Transcribe the listing verbatim, please, with images dropped.
-------- THE DATA
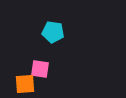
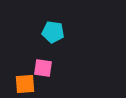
pink square: moved 3 px right, 1 px up
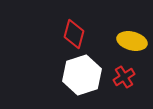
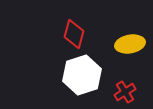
yellow ellipse: moved 2 px left, 3 px down; rotated 24 degrees counterclockwise
red cross: moved 1 px right, 15 px down
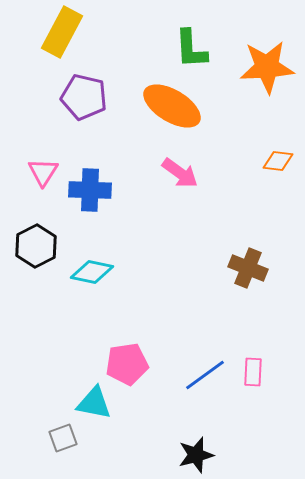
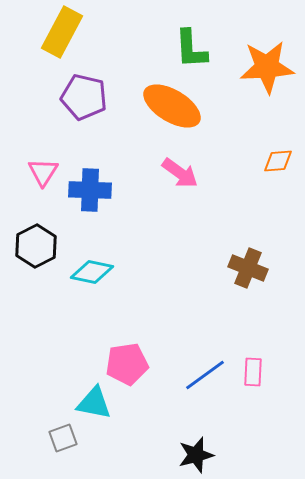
orange diamond: rotated 12 degrees counterclockwise
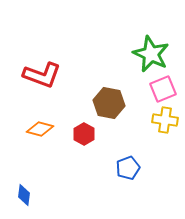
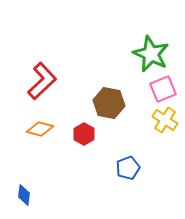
red L-shape: moved 6 px down; rotated 63 degrees counterclockwise
yellow cross: rotated 25 degrees clockwise
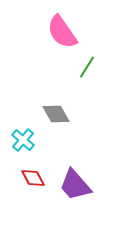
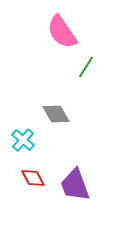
green line: moved 1 px left
purple trapezoid: rotated 21 degrees clockwise
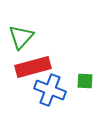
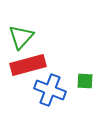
red rectangle: moved 5 px left, 2 px up
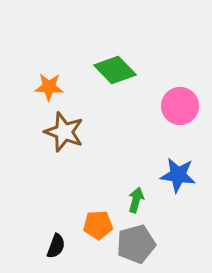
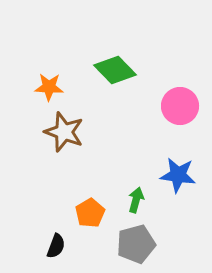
orange pentagon: moved 8 px left, 12 px up; rotated 28 degrees counterclockwise
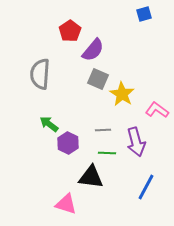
----------------
◆ OUTPUT OF THE TASK:
pink square: moved 3 px right, 1 px up
yellow ellipse: moved 2 px left, 3 px down; rotated 24 degrees counterclockwise
red cross: moved 1 px right, 15 px down
orange diamond: rotated 12 degrees counterclockwise
red L-shape: moved 6 px down; rotated 63 degrees counterclockwise
yellow cross: rotated 25 degrees clockwise
green line: moved 1 px left
purple trapezoid: rotated 21 degrees clockwise
red rectangle: moved 5 px left, 2 px up
orange pentagon: moved 8 px left, 12 px up; rotated 28 degrees counterclockwise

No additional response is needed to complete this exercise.